> **Materials provided**
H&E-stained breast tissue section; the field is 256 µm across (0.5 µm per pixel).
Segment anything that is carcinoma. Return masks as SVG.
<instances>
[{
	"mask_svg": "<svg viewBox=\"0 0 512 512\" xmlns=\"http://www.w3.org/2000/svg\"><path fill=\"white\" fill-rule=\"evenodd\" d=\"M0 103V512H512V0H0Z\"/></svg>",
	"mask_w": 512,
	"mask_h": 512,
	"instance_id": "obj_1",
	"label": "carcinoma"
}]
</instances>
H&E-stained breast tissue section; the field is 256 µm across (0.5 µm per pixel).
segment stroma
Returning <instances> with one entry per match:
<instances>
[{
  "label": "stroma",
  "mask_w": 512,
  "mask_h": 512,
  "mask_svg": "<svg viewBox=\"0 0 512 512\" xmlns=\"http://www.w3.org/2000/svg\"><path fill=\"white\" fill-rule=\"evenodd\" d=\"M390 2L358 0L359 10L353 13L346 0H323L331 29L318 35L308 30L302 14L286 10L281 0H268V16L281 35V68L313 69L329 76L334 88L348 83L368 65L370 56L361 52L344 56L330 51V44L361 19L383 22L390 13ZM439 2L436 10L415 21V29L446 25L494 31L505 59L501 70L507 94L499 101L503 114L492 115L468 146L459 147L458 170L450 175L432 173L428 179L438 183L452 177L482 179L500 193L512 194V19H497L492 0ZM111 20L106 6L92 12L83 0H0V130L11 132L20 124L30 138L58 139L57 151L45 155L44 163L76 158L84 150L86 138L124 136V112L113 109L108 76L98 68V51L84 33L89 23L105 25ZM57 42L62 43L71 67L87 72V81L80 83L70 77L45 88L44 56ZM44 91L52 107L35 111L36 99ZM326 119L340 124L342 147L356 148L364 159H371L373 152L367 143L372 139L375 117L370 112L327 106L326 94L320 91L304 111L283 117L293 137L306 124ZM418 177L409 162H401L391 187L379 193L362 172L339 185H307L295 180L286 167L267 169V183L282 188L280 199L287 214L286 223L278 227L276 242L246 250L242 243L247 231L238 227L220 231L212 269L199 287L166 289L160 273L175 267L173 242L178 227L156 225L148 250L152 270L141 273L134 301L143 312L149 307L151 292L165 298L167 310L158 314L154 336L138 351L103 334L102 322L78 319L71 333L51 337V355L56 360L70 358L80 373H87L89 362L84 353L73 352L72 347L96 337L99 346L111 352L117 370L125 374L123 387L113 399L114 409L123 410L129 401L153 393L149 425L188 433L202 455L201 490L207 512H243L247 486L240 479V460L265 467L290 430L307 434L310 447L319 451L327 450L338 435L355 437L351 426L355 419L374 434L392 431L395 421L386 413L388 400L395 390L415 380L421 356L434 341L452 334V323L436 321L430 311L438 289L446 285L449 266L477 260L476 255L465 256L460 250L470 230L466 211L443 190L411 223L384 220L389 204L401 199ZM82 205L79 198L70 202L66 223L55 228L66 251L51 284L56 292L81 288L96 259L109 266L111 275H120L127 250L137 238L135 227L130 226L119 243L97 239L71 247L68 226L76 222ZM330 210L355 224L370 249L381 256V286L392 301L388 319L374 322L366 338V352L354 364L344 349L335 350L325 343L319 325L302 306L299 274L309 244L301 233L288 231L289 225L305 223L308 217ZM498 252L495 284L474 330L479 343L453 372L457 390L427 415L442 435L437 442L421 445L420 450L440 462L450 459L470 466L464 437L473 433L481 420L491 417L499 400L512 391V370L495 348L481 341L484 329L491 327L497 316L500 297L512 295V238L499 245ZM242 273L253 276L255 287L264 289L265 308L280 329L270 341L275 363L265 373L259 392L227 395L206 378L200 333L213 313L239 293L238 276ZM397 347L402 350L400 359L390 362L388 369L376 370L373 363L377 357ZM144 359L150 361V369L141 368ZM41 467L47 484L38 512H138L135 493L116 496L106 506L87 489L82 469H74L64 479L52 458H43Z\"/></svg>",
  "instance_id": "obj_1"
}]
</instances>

> **What you need to do**
Write out the entries above once more, without altering anything.

> **Finished task**
H&E-stained breast tissue section; the field is 256 µm across (0.5 µm per pixel).
Segment anything that is carcinoma. Return masks as SVG.
<instances>
[{
	"mask_svg": "<svg viewBox=\"0 0 512 512\" xmlns=\"http://www.w3.org/2000/svg\"><path fill=\"white\" fill-rule=\"evenodd\" d=\"M0 103V512H512V0H0Z\"/></svg>",
	"mask_w": 512,
	"mask_h": 512,
	"instance_id": "obj_1",
	"label": "carcinoma"
}]
</instances>
H&E-stained breast tissue section; the field is 256 µm across (0.5 µm per pixel).
segment stroma
Returning <instances> with one entry per match:
<instances>
[{
  "label": "stroma",
  "mask_w": 512,
  "mask_h": 512,
  "mask_svg": "<svg viewBox=\"0 0 512 512\" xmlns=\"http://www.w3.org/2000/svg\"><path fill=\"white\" fill-rule=\"evenodd\" d=\"M390 2L358 0L359 10L353 13L346 0H323L331 29L318 35L308 30L302 14L286 10L281 0H268V16L281 35V68L313 69L329 76L334 88L348 83L368 65L370 56L361 52L344 56L330 51V44L361 19L383 22L390 13ZM439 2L436 10L415 21V29L446 25L494 31L505 59L501 70L507 94L499 101L503 114L492 115L468 146L459 147L458 170L450 175L432 173L428 179L438 183L452 177L482 179L500 193L512 194V19H497L492 0ZM111 20L106 6L92 12L83 0H0V130L11 132L20 124L30 138L58 139L57 151L45 155L44 163L76 158L84 150L86 138L124 136V112L113 109L108 76L98 68V51L84 33L89 23L105 25ZM57 42L62 43L71 67L87 72V81L80 83L70 77L45 88L44 56ZM44 91L52 107L35 111L36 99ZM326 119L340 124L342 147L356 148L364 159H371L373 152L367 143L372 139L375 117L370 112L327 106L326 94L320 91L304 111L283 117L293 137L306 124ZM418 177L409 162H401L391 187L379 193L362 172L339 185H307L295 180L286 167L267 169V183L282 188L280 199L287 214L286 223L278 227L276 242L246 250L242 243L247 231L238 227L220 231L212 269L199 287L166 289L160 273L175 267L173 242L178 227L156 225L148 250L152 270L141 273L134 301L143 312L149 307L151 292L165 298L167 310L158 314L154 336L138 351L103 334L102 322L78 319L71 333L51 337V355L56 360L70 358L80 373H87L89 362L84 353L73 352L72 347L96 337L99 346L111 352L117 370L125 374L123 387L113 399L114 409L123 410L129 401L153 393L149 425L188 433L202 455L201 490L207 512H243L247 486L240 479V460L265 467L290 430L307 434L310 447L319 451L327 450L338 435L355 437L351 426L355 419L374 434L392 431L395 421L386 413L388 400L395 390L415 380L421 356L434 341L452 334V323L436 321L430 311L438 289L446 285L449 266L477 260L476 255L465 256L460 250L470 230L466 211L443 190L411 223L384 220L389 204L401 199ZM82 205L79 198L70 202L66 223L55 228L66 251L51 284L56 292L81 288L96 259L109 266L111 275H120L127 250L137 238L135 227L130 226L119 243L97 239L71 247L68 226L76 222ZM330 210L355 224L370 249L381 256V286L392 301L388 319L374 322L366 338V352L354 364L344 349L335 350L325 343L319 325L302 306L299 274L309 244L301 233L288 231L289 225L305 223L308 217ZM498 252L495 284L474 330L479 343L453 372L457 390L427 415L442 435L437 442L421 445L420 450L440 462L450 459L470 466L464 437L473 433L481 420L491 417L499 400L512 391V370L495 348L481 341L484 329L491 327L497 316L500 297L512 295V238L499 245ZM242 273L253 276L255 287L264 289L265 308L280 329L270 341L275 363L265 373L259 392L227 395L206 378L200 333L213 313L239 293L238 276ZM397 347L402 350L400 359L390 362L388 369L376 370L373 363L377 357ZM144 359L150 361V369L141 368ZM41 467L47 484L38 512H138L135 493L116 496L106 506L87 489L82 469H74L64 479L52 458H43Z\"/></svg>",
  "instance_id": "obj_1"
}]
</instances>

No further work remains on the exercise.